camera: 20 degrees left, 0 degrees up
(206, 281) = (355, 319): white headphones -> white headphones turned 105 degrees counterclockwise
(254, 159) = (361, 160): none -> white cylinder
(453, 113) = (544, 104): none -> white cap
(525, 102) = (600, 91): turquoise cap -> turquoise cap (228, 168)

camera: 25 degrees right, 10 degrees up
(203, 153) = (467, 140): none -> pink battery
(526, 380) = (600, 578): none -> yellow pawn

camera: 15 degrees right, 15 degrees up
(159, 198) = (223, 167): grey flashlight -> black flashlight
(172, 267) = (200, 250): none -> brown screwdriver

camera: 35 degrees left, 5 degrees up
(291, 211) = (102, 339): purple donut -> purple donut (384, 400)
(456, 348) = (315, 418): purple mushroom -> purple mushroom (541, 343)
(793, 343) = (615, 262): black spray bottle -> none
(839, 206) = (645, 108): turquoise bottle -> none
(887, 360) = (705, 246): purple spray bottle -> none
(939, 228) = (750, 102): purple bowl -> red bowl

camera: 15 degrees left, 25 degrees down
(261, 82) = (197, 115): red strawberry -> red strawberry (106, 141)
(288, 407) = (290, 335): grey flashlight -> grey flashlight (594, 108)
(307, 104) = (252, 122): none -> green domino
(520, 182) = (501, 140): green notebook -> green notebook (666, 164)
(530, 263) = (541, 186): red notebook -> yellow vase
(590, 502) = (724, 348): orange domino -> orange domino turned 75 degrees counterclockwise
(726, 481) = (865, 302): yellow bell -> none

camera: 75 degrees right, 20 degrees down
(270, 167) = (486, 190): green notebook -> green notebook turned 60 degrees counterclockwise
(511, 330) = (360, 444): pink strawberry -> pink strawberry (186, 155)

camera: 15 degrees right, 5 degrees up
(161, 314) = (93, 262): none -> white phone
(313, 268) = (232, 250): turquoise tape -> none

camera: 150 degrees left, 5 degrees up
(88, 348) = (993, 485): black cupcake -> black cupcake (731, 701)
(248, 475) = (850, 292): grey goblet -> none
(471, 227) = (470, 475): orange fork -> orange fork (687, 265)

..........

Using the listing above, transcribe every entry exactly.

camera: 20 degrees left, 0 degrees up
(206, 281) = (355, 319): white headphones -> white headphones turned 105 degrees counterclockwise
(254, 159) = (361, 160): none -> white cylinder
(453, 113) = (544, 104): none -> white cap
(525, 102) = (600, 91): turquoise cap -> turquoise cap (228, 168)

camera: 25 degrees right, 10 degrees up
(203, 153) = (467, 140): none -> pink battery
(526, 380) = (600, 578): none -> yellow pawn

camera: 15 degrees right, 15 degrees up
(159, 198) = (223, 167): grey flashlight -> black flashlight
(172, 267) = (200, 250): none -> brown screwdriver

camera: 35 degrees left, 5 degrees up
(291, 211) = (102, 339): purple donut -> purple donut (384, 400)
(456, 348) = (315, 418): purple mushroom -> purple mushroom (541, 343)
(793, 343) = (615, 262): black spray bottle -> none
(839, 206) = (645, 108): turquoise bottle -> none
(887, 360) = (705, 246): purple spray bottle -> none
(939, 228) = (750, 102): purple bowl -> red bowl

camera: 15 degrees left, 25 degrees down
(261, 82) = (197, 115): red strawberry -> red strawberry (106, 141)
(288, 407) = (290, 335): grey flashlight -> grey flashlight (594, 108)
(307, 104) = (252, 122): none -> green domino
(520, 182) = (501, 140): green notebook -> green notebook (666, 164)
(530, 263) = (541, 186): red notebook -> yellow vase
(590, 502) = (724, 348): orange domino -> orange domino turned 75 degrees counterclockwise
(726, 481) = (865, 302): yellow bell -> none

camera: 75 degrees right, 20 degrees down
(270, 167) = (486, 190): green notebook -> green notebook turned 60 degrees counterclockwise
(511, 330) = (360, 444): pink strawberry -> pink strawberry (186, 155)

camera: 15 degrees right, 5 degrees up
(161, 314) = (93, 262): none -> white phone
(313, 268) = (232, 250): turquoise tape -> none

camera: 150 degrees left, 5 degrees up
(88, 348) = (993, 485): black cupcake -> black cupcake (731, 701)
(248, 475) = (850, 292): grey goblet -> none
(471, 227) = (470, 475): orange fork -> orange fork (687, 265)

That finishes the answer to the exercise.